For each line of the data below that holds "miska", copy the line.

Excerpts from a dataset
************

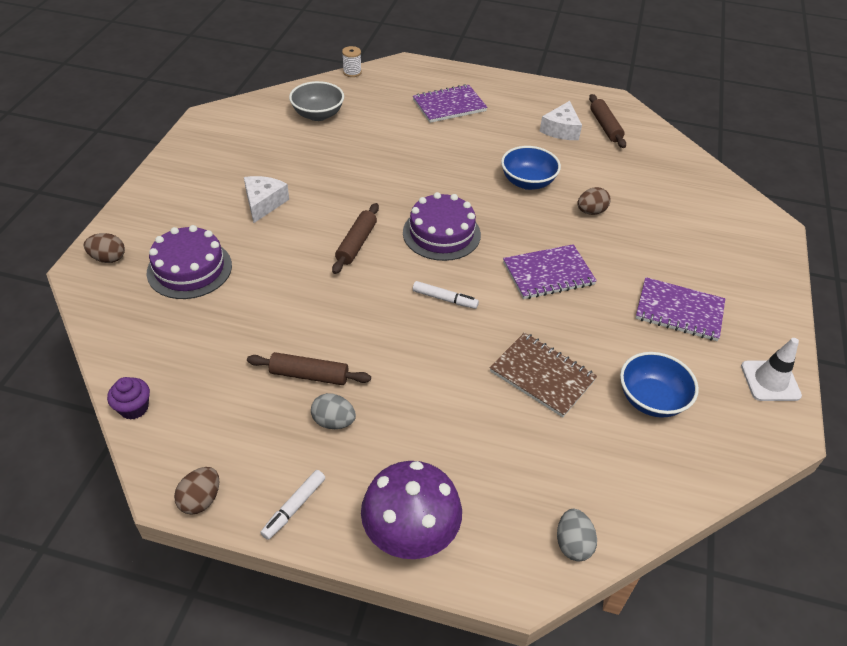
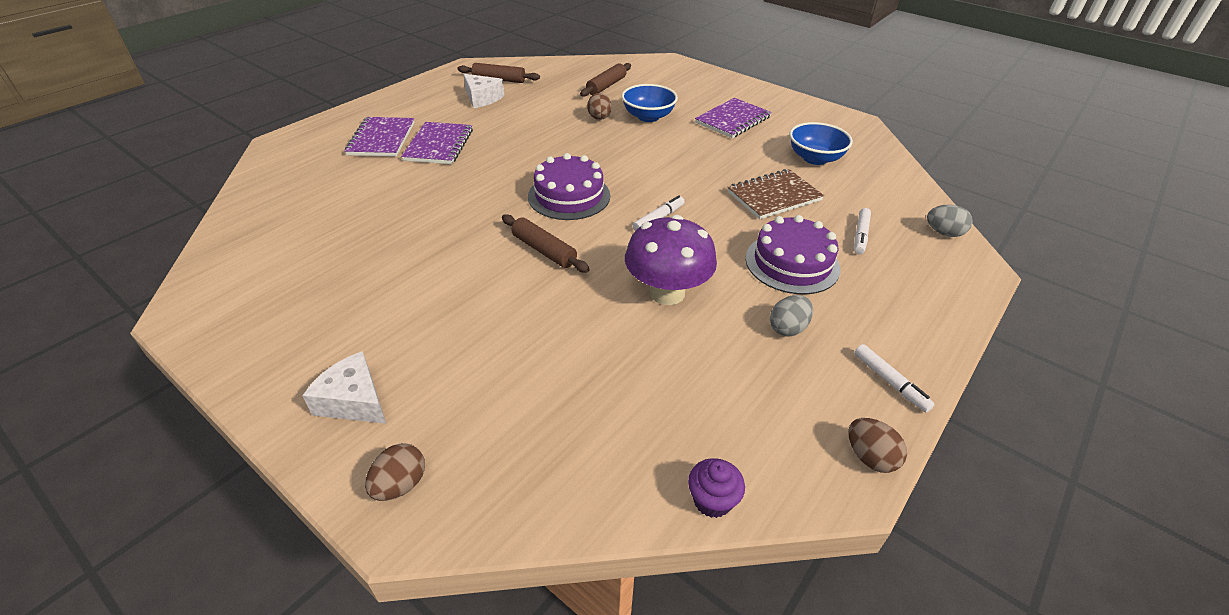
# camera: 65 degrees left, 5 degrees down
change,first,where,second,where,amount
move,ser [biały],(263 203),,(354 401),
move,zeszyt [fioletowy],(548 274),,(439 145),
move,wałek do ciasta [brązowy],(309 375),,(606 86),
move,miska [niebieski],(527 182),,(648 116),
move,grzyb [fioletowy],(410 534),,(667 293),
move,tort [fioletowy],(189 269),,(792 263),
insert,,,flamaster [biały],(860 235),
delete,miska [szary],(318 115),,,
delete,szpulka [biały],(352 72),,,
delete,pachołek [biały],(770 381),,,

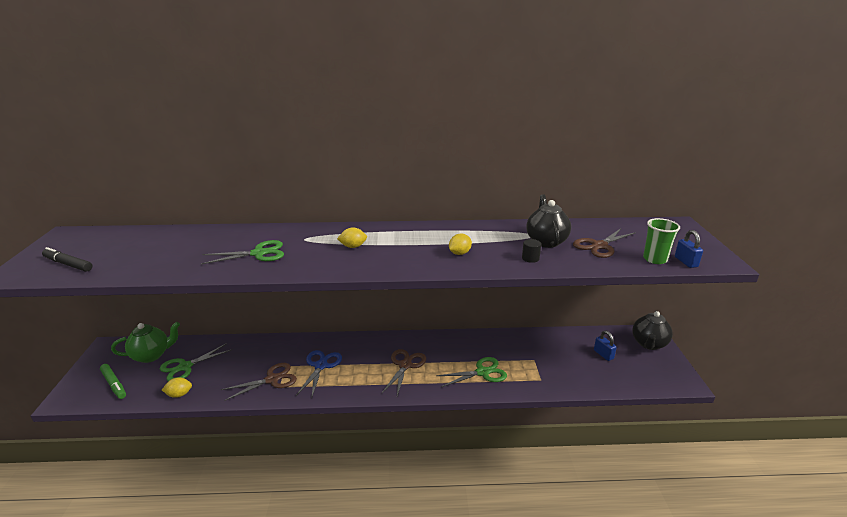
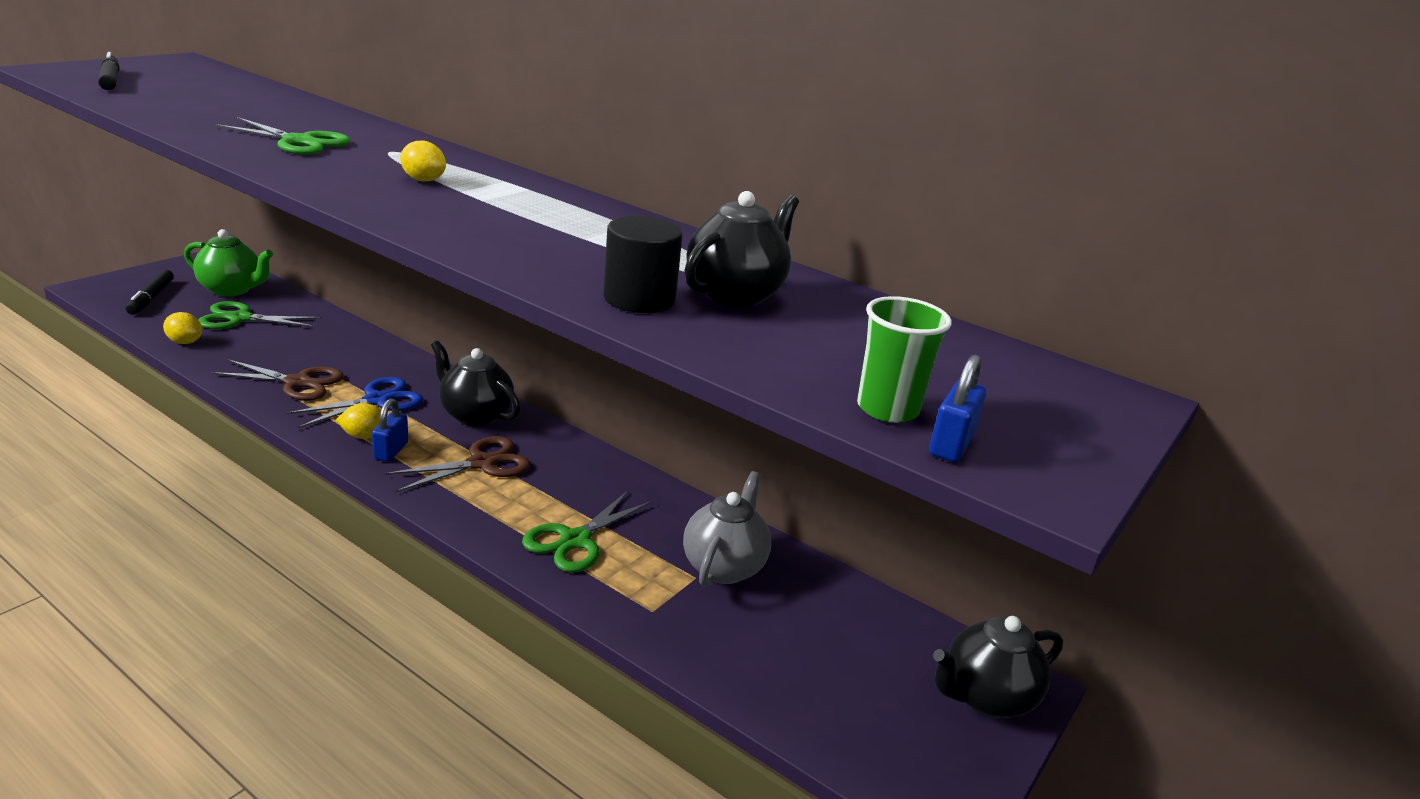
# camera: 35 degrees right, 0 degrees up
change,first,where,second,where,amount
recolor,flamaster [zielony],(114 384),flamaster [czarny],(151 298),
move,cytryna [żółty],(459 253),,(364 436),
move,kłódka [niebieski],(603 354),,(391 451),
insert,,,imbryk [czarny],(475 415),
rotate,nożyczki [zielony],(482 372),,(575 540),105 degrees clockwise
resize,walec [czarny],(530 258),,(639 299),x1.80
insert,,,imbryk [szary],(724 567),
delete,nożyczki [brązowy],(599 246),,,

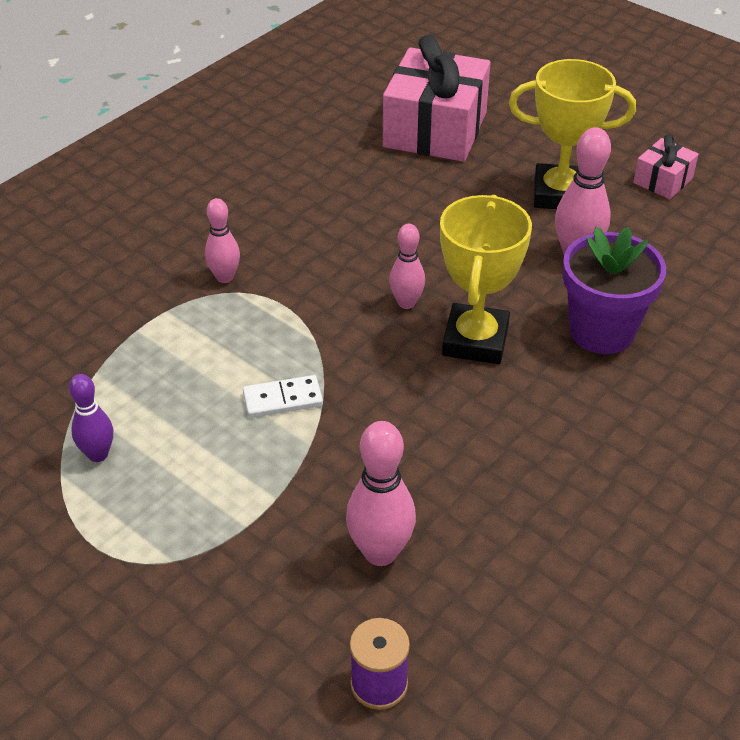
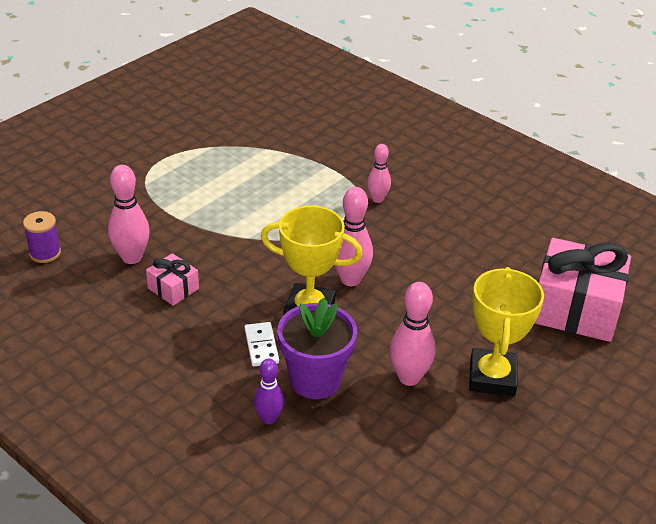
# camera: 90 degrees right, 5 degrees down
change,first,where,second,where,amount
move,prezent [różowy],(663 180),,(173 288),
move,kostka domina [biały],(282 399),,(261 346),
move,kręgiel [fioletowy],(98 454),,(269 418),
resize,kręgiel [różowy],(406 303),,(350 279),x1.57

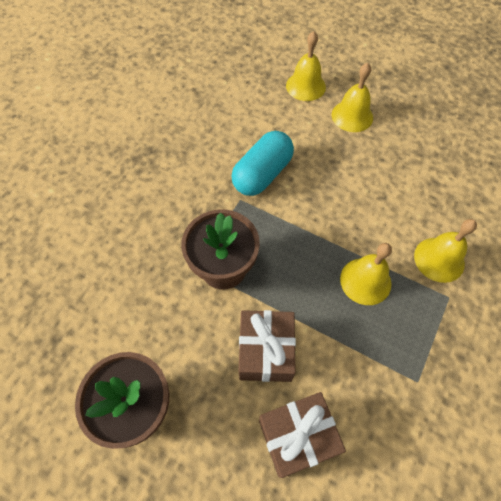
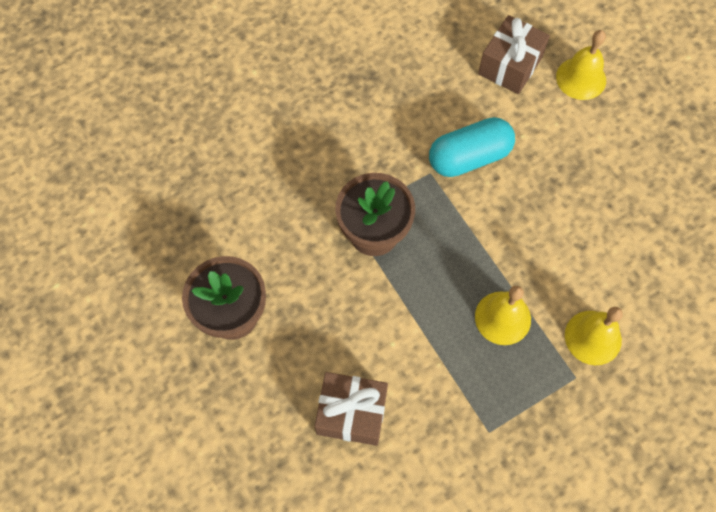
# camera: 30 degrees right, 5 degrees up
change,first,where,second,where,amount
move,prezent [brązowy],(266 351),,(510 65),
delete,dzwonek [żółty],(352 116),,,

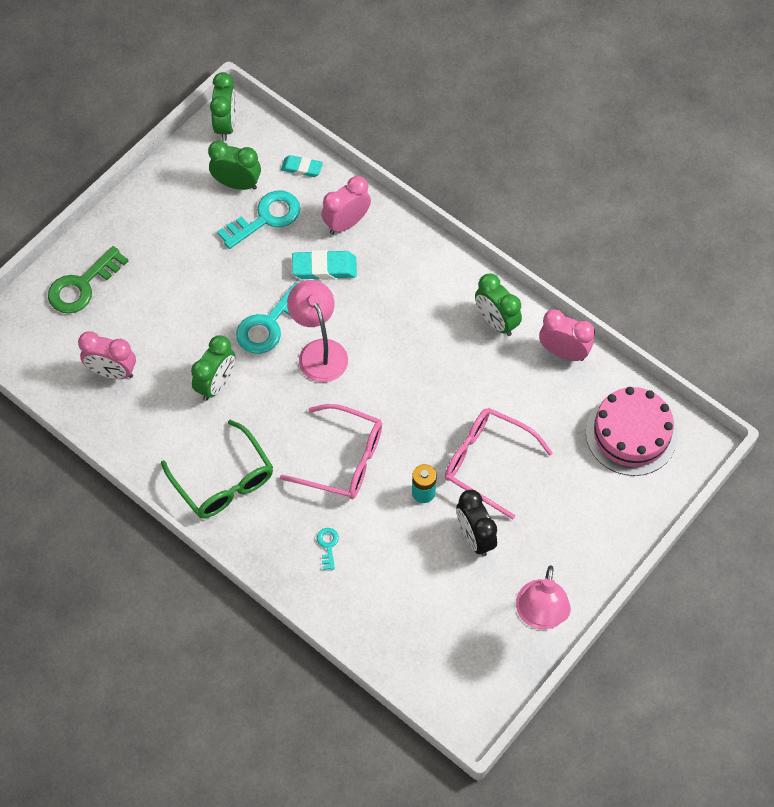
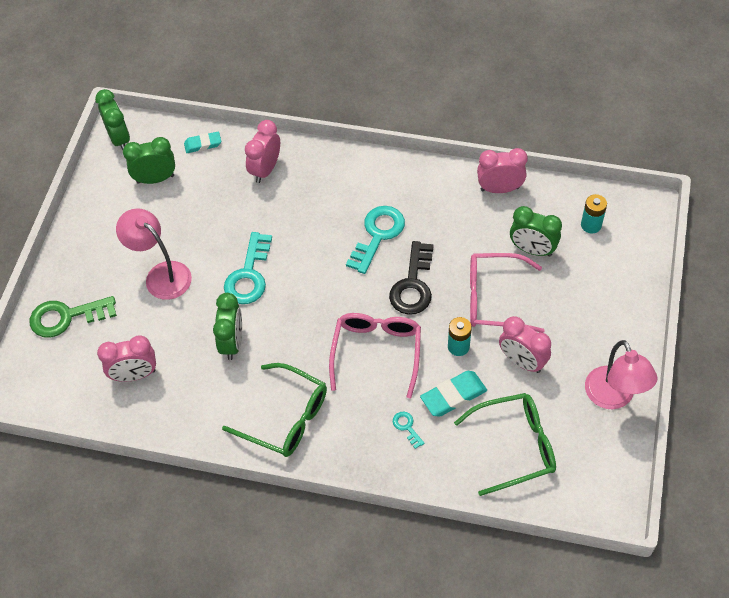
# camera: 25 degrees left, 5 degrees down
change,first,where,second,where,amount
rotate,klucz [zielony],(82 285),,(66 317),60 degrees clockwise
move,lampka [różowy],(319 351),,(161 275),
rotate,okulary [różowy],(343 459),,(376 352),75 degrees counterclockwise
move,klucz [turkusowy],(266 218),,(378 235),
insert,,,klucz [czarny],(413 285),
move,gumka do mazania [turkusowy],(324 268),,(453 396),
insert,,,okulary [zielony],(515 446),
recolor,budzik [czarny],(475 537),budzik [różowy],(522 361),
move,budzik [zielony],(496 322),,(532 250),
replace,tort [różowy],(631 434),bateria [turkusowy],(591 225),

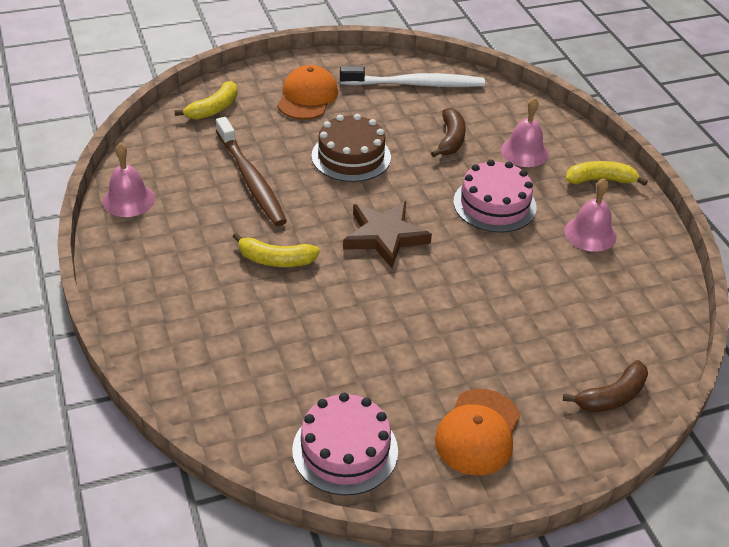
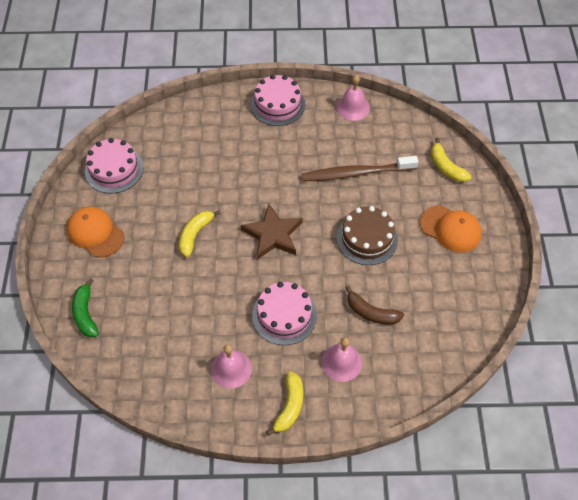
# camera: 110 degrees right, 15 degrees up
change,first,where,second,where,amount
recolor,banan [brązowy],(612 396),banan [zielony],(86 314),
move,banan [żółty],(276 260),,(195 235),
insert,,,tort [różowy],(277 104),
delete,szczoteczka do zębów [biały],(415 84),,,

************

◆ **Output below**:
move,miska [niebieski],(527 182),,(648 116),
delete,miska [szary],(318 115),,,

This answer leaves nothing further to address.